● **BRIEF**
Leave the pictures out and give every entry again exactly.

● **INFORMATION SUPPLIED**
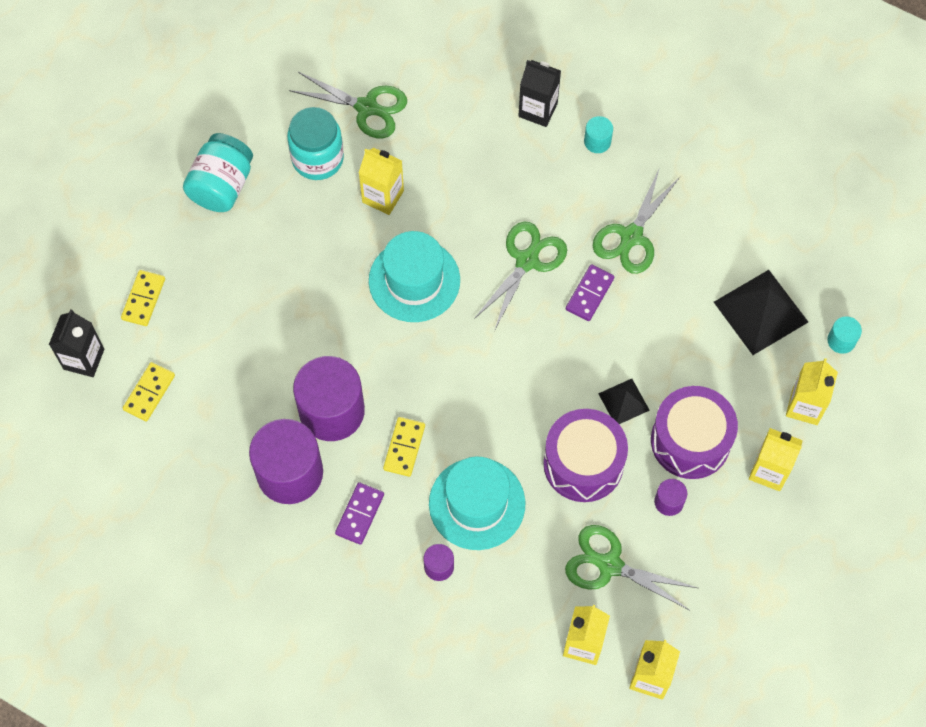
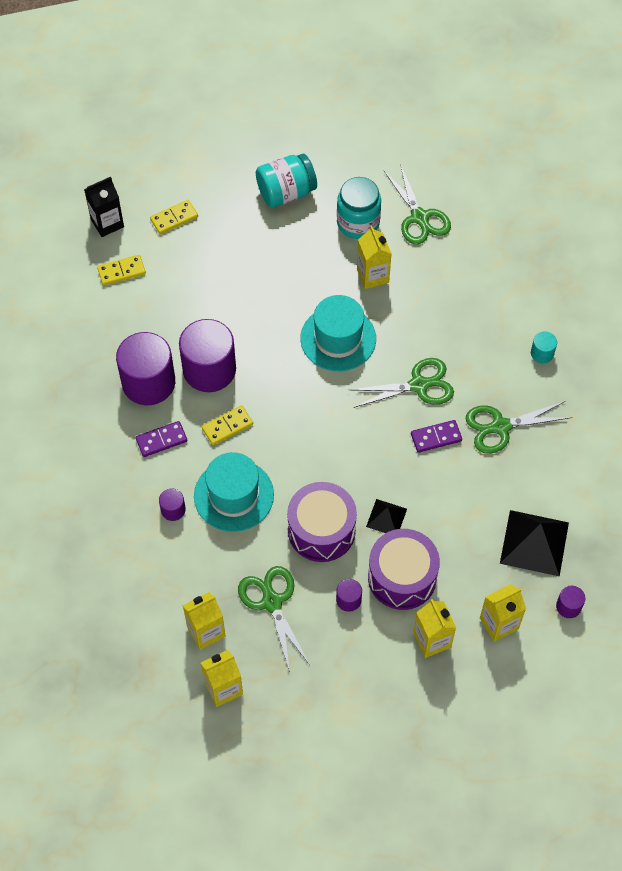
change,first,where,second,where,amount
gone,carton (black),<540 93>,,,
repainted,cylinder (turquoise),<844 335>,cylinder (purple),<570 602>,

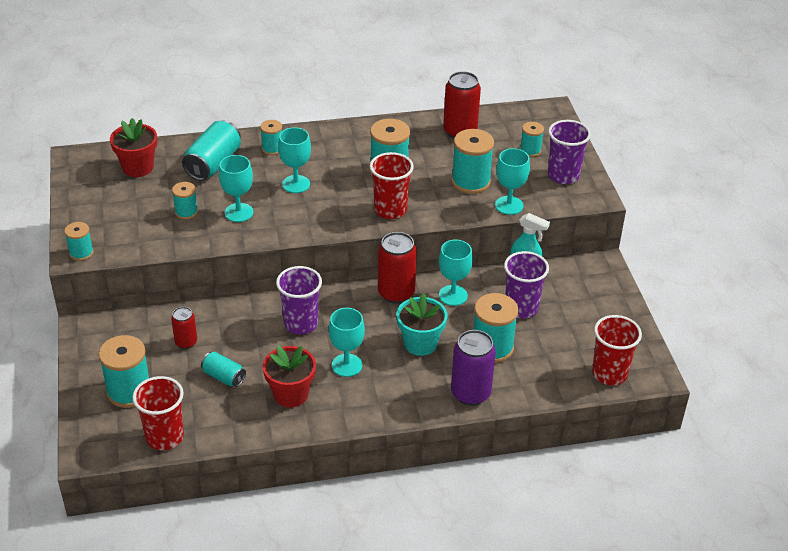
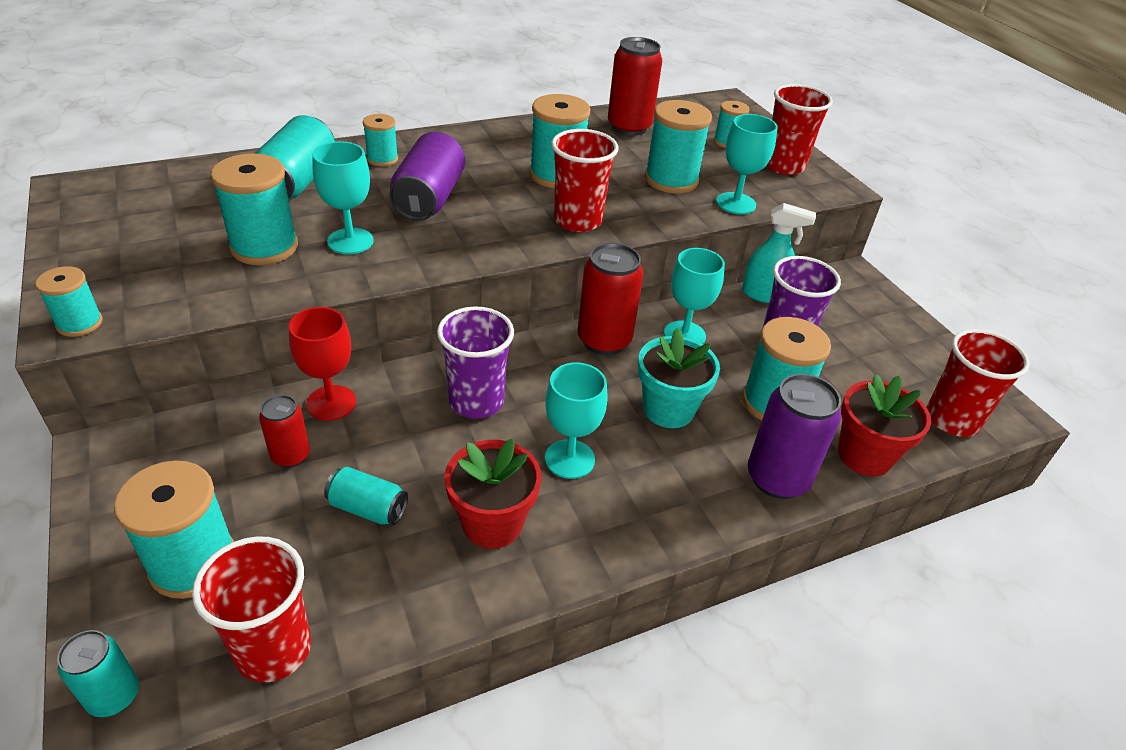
change,first,where,second,where,amount
shifted,flower pot (red),<133 147>,,<884 425>,
repainted,cup (purple),<569 152>,cup (red),<799 129>,
swapped,goblet (turquoise),<294 160>,can (purple),<427 176>,
scaled,spool (turquoise),<185 200>,,<254 209>,x1.77
new,,,goblet (red),<322 364>,
new,,,can (turquoise),<98 673>,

● **SOLUTION TO THIS TASK**
change,first,where,second,where,amount
gone,carton (black),<540 93>,,,
repainted,cylinder (turquoise),<844 335>,cylinder (purple),<570 602>,

change,first,where,second,where,amount
shifted,flower pot (red),<133 147>,,<884 425>,
repainted,cup (purple),<569 152>,cup (red),<799 129>,
swapped,goblet (turquoise),<294 160>,can (purple),<427 176>,
scaled,spool (turquoise),<185 200>,,<254 209>,x1.77
new,,,goblet (red),<322 364>,
new,,,can (turquoise),<98 673>,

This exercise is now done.